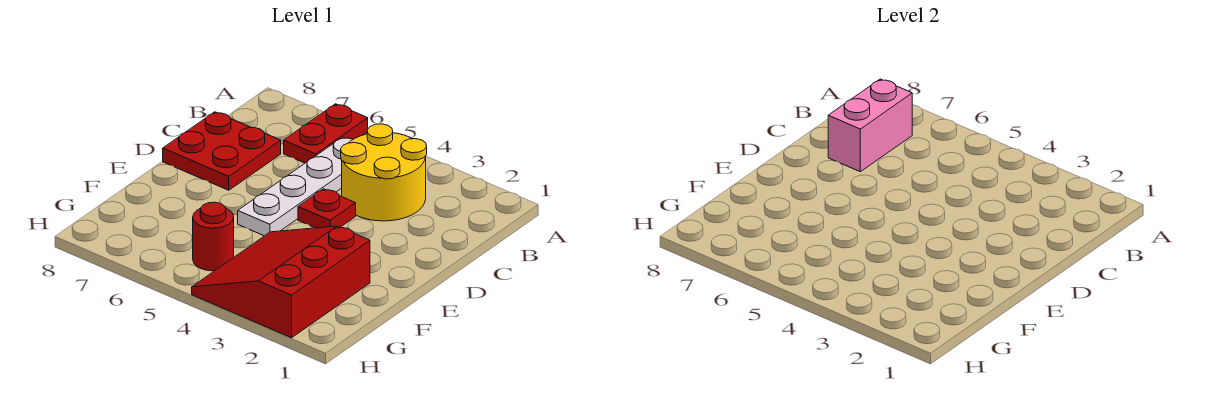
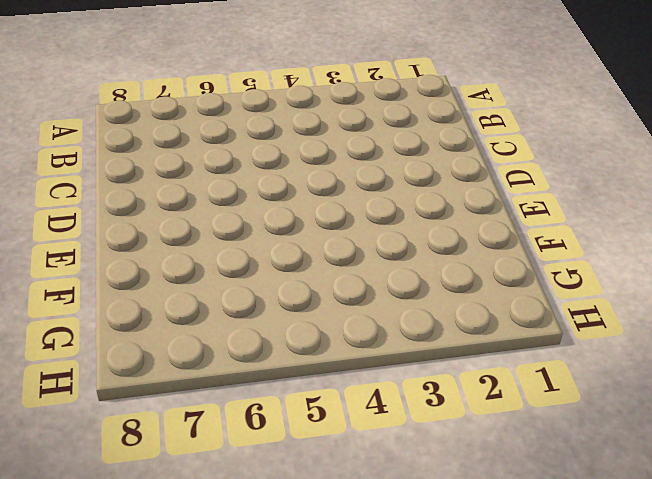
none -> red 1x2 plate [284,104,368,163]
none -> yellow 2x2 round brick [341,124,427,221]

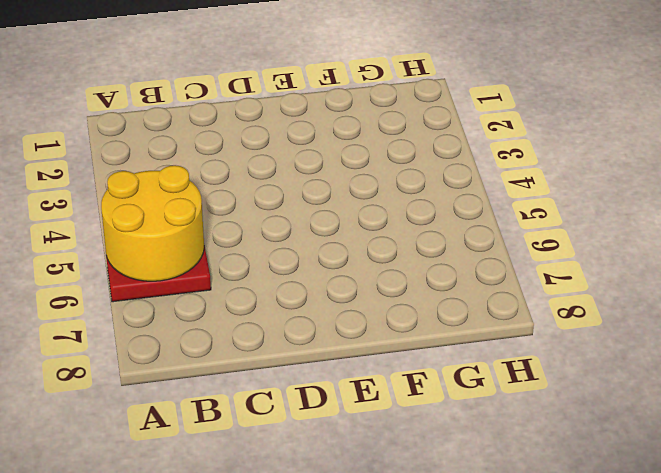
yellow 2x2 round brick [101,165,204,281] -> yellow 2x2 round brick moved to [341,124,427,221]
none -> white 1x4 plate [238,137,353,236]
none -> red 2x2 plate [163,112,281,190]

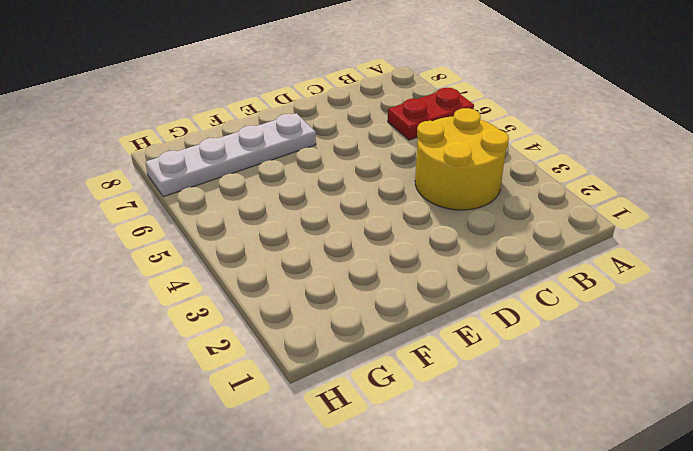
white 1x4 plate [145,113,316,197] -> white 1x4 plate moved to [238,137,353,236]
none -> red 2x2 plate [163,112,281,190]
none -> red 1x1 plate [298,189,356,228]

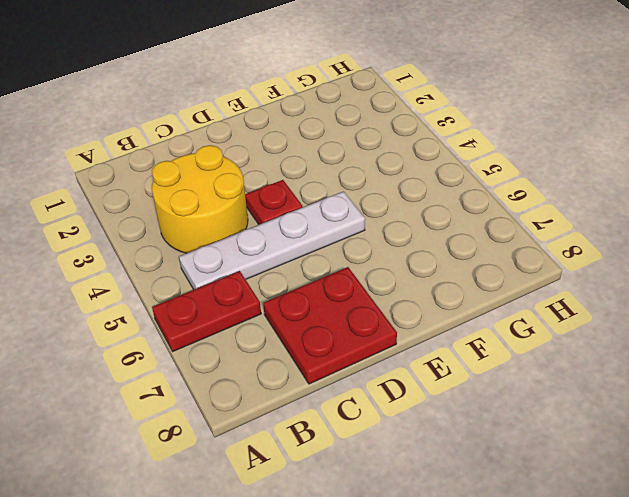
none -> red 3x3 slope [192,226,370,338]
none -> red 1x1 round brick [193,202,234,271]

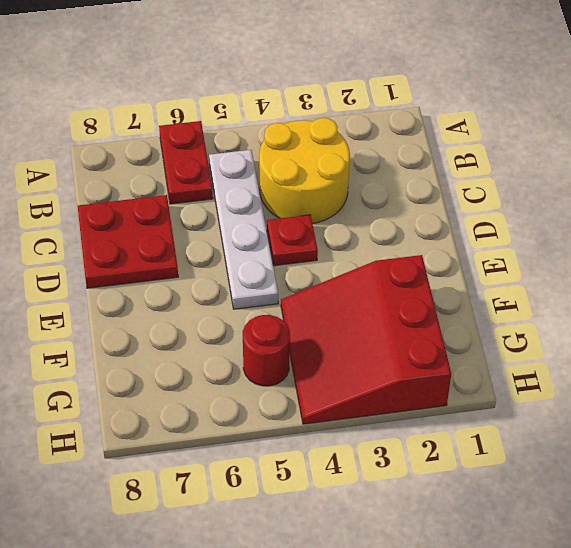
none -> pink 1x2 brick [828,79,912,172]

▶ Exercise objective
Copy the listing verbatim, omitting images.

▶ Answer area
none -> red 1x2 plate [284,104,368,163]
none -> yellow 2x2 round brick [341,124,427,221]

yellow 2x2 round brick [101,165,204,281] -> yellow 2x2 round brick moved to [341,124,427,221]
none -> white 1x4 plate [238,137,353,236]
none -> red 2x2 plate [163,112,281,190]

white 1x4 plate [145,113,316,197] -> white 1x4 plate moved to [238,137,353,236]
none -> red 2x2 plate [163,112,281,190]
none -> red 1x1 plate [298,189,356,228]

none -> red 3x3 slope [192,226,370,338]
none -> red 1x1 round brick [193,202,234,271]

none -> pink 1x2 brick [828,79,912,172]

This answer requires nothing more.